Using the listing below, work out how many lines include the word "house". Only the number is to be given.

============================================================

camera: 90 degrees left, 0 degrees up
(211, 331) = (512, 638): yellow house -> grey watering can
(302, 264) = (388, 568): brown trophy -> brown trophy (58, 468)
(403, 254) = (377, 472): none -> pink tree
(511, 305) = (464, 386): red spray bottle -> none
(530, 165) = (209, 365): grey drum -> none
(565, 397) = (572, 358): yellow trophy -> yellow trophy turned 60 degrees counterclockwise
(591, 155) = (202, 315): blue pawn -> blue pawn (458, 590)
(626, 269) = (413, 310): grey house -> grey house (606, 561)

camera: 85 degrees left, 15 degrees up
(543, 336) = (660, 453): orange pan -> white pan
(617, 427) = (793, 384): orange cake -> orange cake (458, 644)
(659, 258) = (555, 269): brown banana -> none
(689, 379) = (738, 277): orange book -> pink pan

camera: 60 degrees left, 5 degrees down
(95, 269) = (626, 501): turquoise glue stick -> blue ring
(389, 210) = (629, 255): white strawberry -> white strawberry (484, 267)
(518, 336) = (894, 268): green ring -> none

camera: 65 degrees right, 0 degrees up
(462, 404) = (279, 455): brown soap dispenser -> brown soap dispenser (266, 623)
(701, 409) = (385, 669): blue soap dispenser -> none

============================================================

● Solution for this task:
2